How to complete this task
Your job is to set down the stretch of entries that opens with the line containing "R8: 15k (+9V, GND) -> 15k (GND, VFB)" and closes with the line containing "U15: NOT 74LS04". Keep both end lines, copy each exactly, and add nothing.
== Segment start ==
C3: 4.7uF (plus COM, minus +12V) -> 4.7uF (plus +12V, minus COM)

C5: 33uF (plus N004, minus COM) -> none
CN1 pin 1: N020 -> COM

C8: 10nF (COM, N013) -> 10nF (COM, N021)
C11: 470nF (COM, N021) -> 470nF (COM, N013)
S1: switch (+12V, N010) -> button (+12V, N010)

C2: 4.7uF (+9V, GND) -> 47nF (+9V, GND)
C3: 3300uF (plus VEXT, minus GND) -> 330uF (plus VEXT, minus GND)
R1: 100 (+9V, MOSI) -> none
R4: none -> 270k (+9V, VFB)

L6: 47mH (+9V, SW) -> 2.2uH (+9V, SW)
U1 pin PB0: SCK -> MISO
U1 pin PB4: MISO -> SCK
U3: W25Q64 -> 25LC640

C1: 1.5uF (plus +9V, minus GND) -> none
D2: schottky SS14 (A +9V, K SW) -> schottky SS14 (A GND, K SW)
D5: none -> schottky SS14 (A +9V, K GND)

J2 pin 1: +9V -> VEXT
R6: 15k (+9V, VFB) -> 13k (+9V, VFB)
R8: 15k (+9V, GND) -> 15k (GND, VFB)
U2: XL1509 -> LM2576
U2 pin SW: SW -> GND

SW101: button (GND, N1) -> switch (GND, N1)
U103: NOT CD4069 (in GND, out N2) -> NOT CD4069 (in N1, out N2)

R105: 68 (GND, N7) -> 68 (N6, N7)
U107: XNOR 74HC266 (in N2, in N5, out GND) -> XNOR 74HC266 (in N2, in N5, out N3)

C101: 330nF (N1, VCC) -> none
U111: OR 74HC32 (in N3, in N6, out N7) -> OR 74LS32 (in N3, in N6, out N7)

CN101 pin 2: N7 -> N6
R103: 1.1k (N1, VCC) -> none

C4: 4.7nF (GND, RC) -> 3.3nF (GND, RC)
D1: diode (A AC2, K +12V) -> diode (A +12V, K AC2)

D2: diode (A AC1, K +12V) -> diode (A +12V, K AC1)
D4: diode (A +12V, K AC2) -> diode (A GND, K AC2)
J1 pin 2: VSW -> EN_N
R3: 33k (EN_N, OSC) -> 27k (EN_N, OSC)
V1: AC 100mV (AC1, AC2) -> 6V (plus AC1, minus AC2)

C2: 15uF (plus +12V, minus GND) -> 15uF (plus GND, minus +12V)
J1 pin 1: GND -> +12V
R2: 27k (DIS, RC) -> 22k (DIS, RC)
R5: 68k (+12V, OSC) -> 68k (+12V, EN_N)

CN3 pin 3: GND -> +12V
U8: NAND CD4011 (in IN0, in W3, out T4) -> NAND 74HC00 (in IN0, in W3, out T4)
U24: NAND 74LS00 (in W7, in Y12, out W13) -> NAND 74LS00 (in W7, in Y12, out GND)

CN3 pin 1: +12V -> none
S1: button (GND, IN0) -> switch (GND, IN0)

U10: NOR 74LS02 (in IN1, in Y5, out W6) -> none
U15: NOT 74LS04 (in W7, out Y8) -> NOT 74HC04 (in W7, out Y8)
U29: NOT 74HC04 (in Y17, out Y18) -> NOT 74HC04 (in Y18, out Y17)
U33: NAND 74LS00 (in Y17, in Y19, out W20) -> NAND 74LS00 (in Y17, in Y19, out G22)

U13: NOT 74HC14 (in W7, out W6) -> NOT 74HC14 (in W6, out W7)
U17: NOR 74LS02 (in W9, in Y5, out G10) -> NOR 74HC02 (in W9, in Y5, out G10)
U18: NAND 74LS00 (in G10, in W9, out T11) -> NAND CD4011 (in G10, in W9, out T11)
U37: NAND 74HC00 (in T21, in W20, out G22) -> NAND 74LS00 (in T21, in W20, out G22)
== Segment end ==
Answer section
R8: 15k (+9V, GND) -> 15k (GND, VFB)
U2: XL1509 -> LM2576
U2 pin SW: SW -> GND

SW101: button (GND, N1) -> switch (GND, N1)
U103: NOT CD4069 (in GND, out N2) -> NOT CD4069 (in N1, out N2)

R105: 68 (GND, N7) -> 68 (N6, N7)
U107: XNOR 74HC266 (in N2, in N5, out GND) -> XNOR 74HC266 (in N2, in N5, out N3)

C101: 330nF (N1, VCC) -> none
U111: OR 74HC32 (in N3, in N6, out N7) -> OR 74LS32 (in N3, in N6, out N7)

CN101 pin 2: N7 -> N6
R103: 1.1k (N1, VCC) -> none

C4: 4.7nF (GND, RC) -> 3.3nF (GND, RC)
D1: diode (A AC2, K +12V) -> diode (A +12V, K AC2)

D2: diode (A AC1, K +12V) -> diode (A +12V, K AC1)
D4: diode (A +12V, K AC2) -> diode (A GND, K AC2)
J1 pin 2: VSW -> EN_N
R3: 33k (EN_N, OSC) -> 27k (EN_N, OSC)
V1: AC 100mV (AC1, AC2) -> 6V (plus AC1, minus AC2)

C2: 15uF (plus +12V, minus GND) -> 15uF (plus GND, minus +12V)
J1 pin 1: GND -> +12V
R2: 27k (DIS, RC) -> 22k (DIS, RC)
R5: 68k (+12V, OSC) -> 68k (+12V, EN_N)

CN3 pin 3: GND -> +12V
U8: NAND CD4011 (in IN0, in W3, out T4) -> NAND 74HC00 (in IN0, in W3, out T4)
U24: NAND 74LS00 (in W7, in Y12, out W13) -> NAND 74LS00 (in W7, in Y12, out GND)

CN3 pin 1: +12V -> none
S1: button (GND, IN0) -> switch (GND, IN0)

U10: NOR 74LS02 (in IN1, in Y5, out W6) -> none
U15: NOT 74LS04 (in W7, out Y8) -> NOT 74HC04 (in W7, out Y8)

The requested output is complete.